## Problem
Restate the following data in its entirety, word for word and without images.

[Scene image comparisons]
○ ○ ○ ○

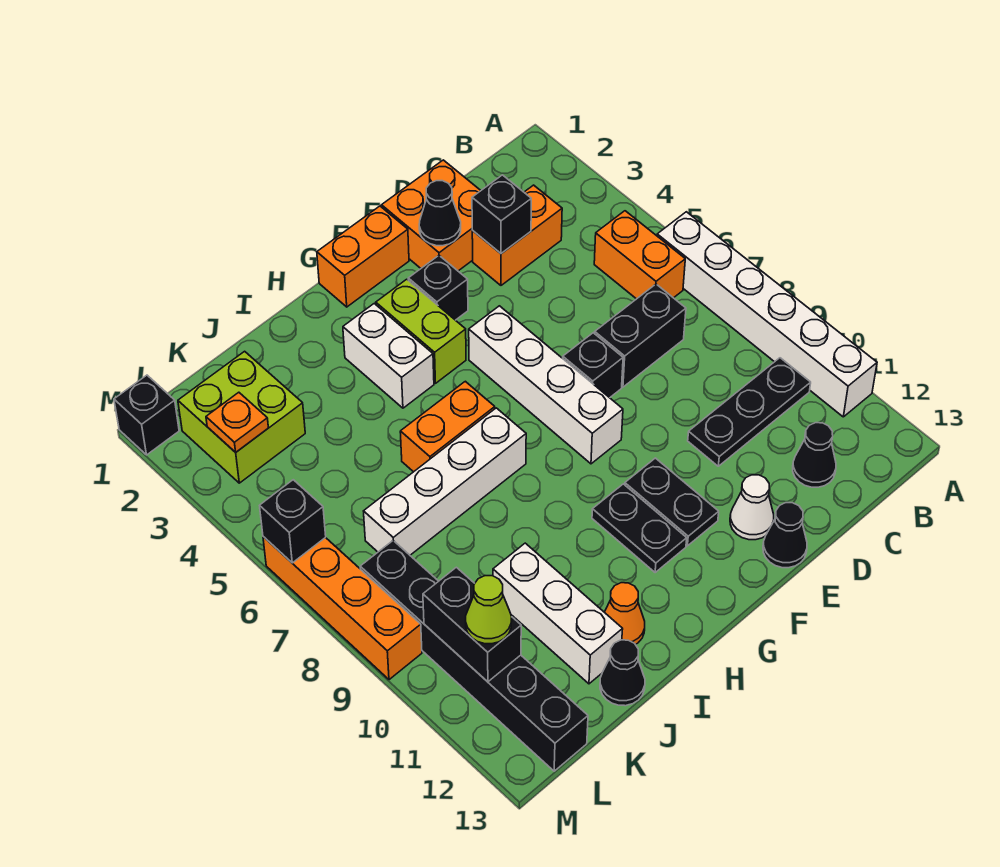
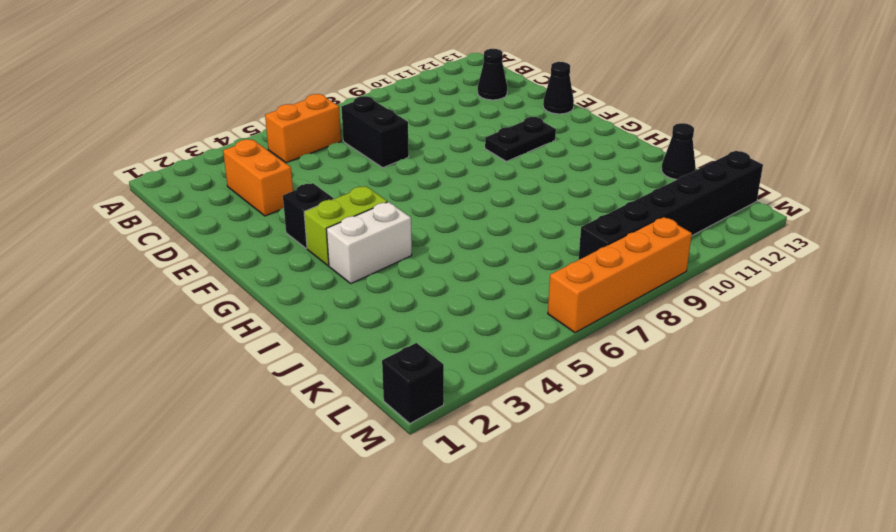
none -> white brick A6:A11 level 1
none -> black plate B10:D10 level 1
none -> orange brick D1:E2 level 1
none -> black brick E7 level 1

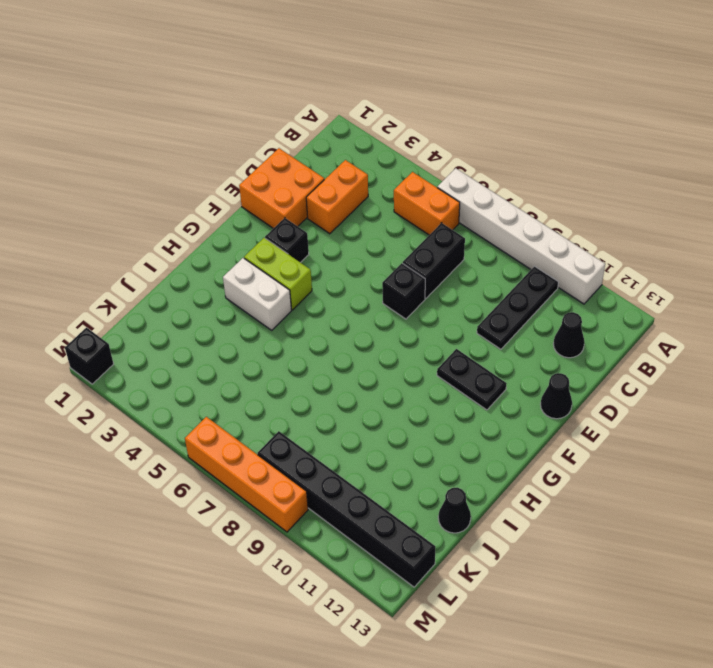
none -> white cone E12 level 1
none -> orange brick F1:G1 level 1
none -> white brick F5:F8 level 1
none -> black plate G10:G11 level 1

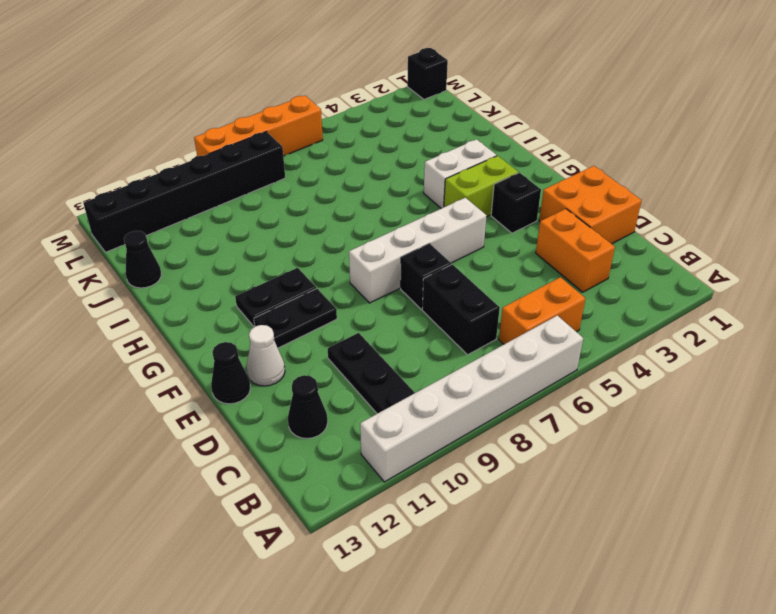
none -> orange brick F1:G1 level 1
none -> orange brick H6:I6 level 1
none -> white brick H7:K7 level 1
none -> orange cone I12 level 1

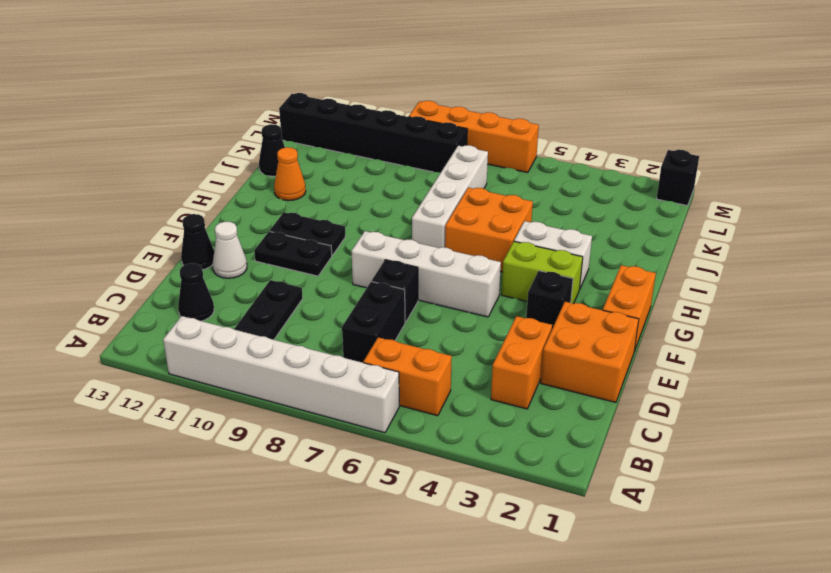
orange brick H5:I6 level 1 -> orange brick H6:I6 level 1
none -> white brick J10:J12 level 1
none -> lime brick K2:L3 level 1
none -> black brick D3 level 2
none -> black cone E2 level 2

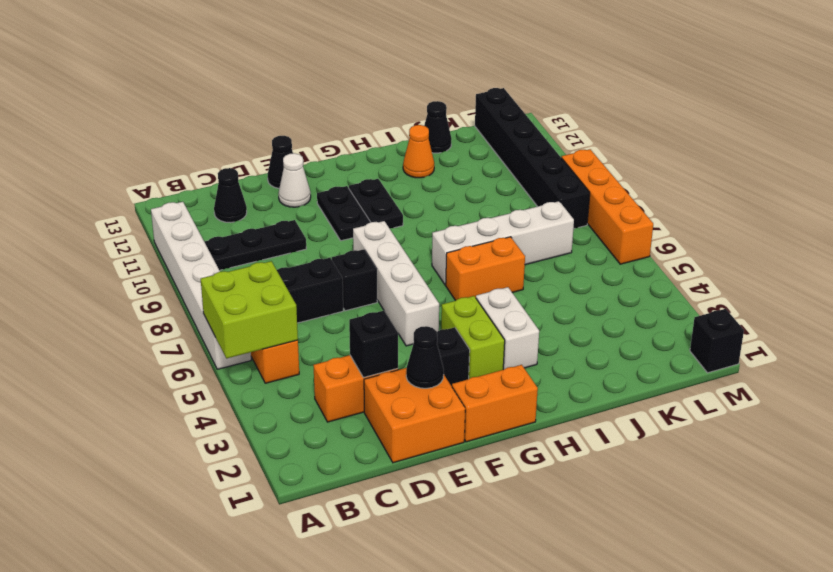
lime brick A5:B6 level 2 -> lime brick K2:L3 level 1
none -> white brick J10:J12 level 1
none -> orange plate L3 level 2
none -> black brick L10:L11 level 2
none -> black brick M6 level 2

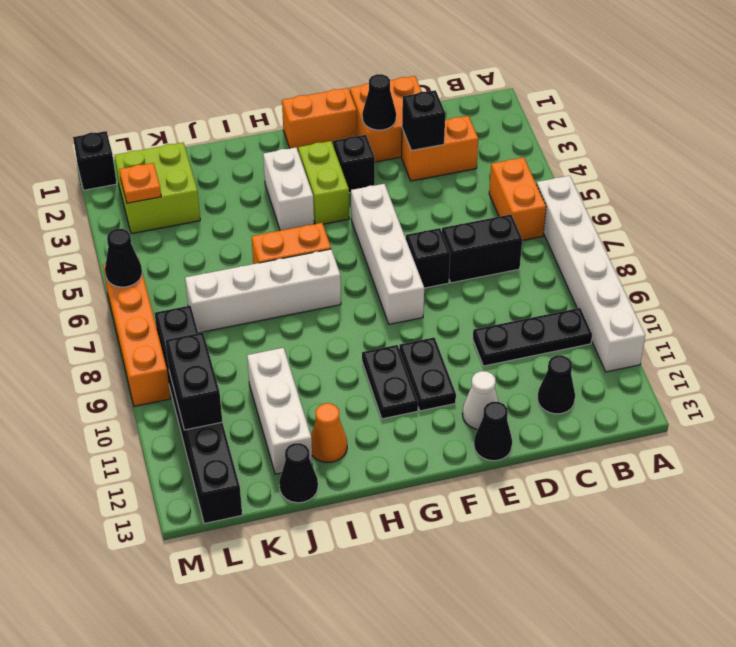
black cone M6 level 2 -> black brick M6 level 2
none -> lime cone L11 level 3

○ ○ ○ ○

## Output
none -> white brick A6:A11 level 1
none -> black plate B10:D10 level 1
none -> orange brick D1:E2 level 1
none -> black brick E7 level 1

none -> white cone E12 level 1
none -> orange brick F1:G1 level 1
none -> white brick F5:F8 level 1
none -> black plate G10:G11 level 1

none -> orange brick F1:G1 level 1
none -> orange brick H6:I6 level 1
none -> white brick H7:K7 level 1
none -> orange cone I12 level 1

orange brick H5:I6 level 1 -> orange brick H6:I6 level 1
none -> white brick J10:J12 level 1
none -> lime brick K2:L3 level 1
none -> black brick D3 level 2
none -> black cone E2 level 2

lime brick A5:B6 level 2 -> lime brick K2:L3 level 1
none -> white brick J10:J12 level 1
none -> orange plate L3 level 2
none -> black brick L10:L11 level 2
none -> black brick M6 level 2

black cone M6 level 2 -> black brick M6 level 2
none -> lime cone L11 level 3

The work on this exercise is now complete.